-------- Information
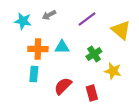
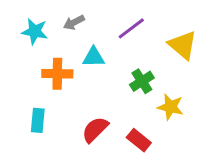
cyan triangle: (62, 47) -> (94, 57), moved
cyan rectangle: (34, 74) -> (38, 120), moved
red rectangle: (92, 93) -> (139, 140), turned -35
----------------
-------- Information
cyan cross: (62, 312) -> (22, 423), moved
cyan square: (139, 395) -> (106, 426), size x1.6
----------------
**Exercise instructions:** All that belongs in the answer is the run of lines above from the line containing "cyan rectangle: (34, 74) -> (38, 120), moved" through the line containing "red rectangle: (92, 93)", exactly as written.

**Task result:**
cyan rectangle: (34, 74) -> (38, 120), moved
red rectangle: (92, 93) -> (139, 140), turned -35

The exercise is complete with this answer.